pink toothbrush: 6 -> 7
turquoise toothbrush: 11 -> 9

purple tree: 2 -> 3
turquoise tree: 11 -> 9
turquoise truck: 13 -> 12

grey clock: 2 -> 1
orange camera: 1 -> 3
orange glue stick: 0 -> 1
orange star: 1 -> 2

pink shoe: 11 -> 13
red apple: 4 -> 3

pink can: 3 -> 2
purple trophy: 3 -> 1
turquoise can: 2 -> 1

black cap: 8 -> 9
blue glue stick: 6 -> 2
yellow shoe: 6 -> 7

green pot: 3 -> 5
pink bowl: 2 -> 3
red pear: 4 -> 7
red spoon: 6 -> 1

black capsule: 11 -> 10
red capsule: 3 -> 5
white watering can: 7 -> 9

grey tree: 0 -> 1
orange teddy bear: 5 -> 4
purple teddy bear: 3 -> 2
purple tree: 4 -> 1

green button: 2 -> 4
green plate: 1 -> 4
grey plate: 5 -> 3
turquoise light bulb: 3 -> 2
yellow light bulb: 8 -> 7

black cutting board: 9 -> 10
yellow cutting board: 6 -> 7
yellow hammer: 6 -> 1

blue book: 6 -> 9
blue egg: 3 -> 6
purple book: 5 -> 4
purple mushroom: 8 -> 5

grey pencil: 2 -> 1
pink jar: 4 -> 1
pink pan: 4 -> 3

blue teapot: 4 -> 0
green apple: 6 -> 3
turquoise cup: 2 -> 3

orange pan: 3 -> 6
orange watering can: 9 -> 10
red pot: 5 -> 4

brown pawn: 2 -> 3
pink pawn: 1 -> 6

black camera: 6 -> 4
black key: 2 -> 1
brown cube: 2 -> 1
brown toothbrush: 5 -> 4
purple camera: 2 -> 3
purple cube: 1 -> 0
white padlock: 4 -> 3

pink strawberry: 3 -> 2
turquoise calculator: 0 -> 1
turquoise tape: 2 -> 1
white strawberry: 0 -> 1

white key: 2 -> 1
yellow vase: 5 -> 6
· · · · · · ·
YOUR ASSIGNMENT: Please write out, exactly as they appear above, only the lines in the stretch from the line with "purple book: 5 -> 4" through the line with "brown pawn: 2 -> 3".

RESPONSE TO THIS TASK:
purple book: 5 -> 4
purple mushroom: 8 -> 5

grey pencil: 2 -> 1
pink jar: 4 -> 1
pink pan: 4 -> 3

blue teapot: 4 -> 0
green apple: 6 -> 3
turquoise cup: 2 -> 3

orange pan: 3 -> 6
orange watering can: 9 -> 10
red pot: 5 -> 4

brown pawn: 2 -> 3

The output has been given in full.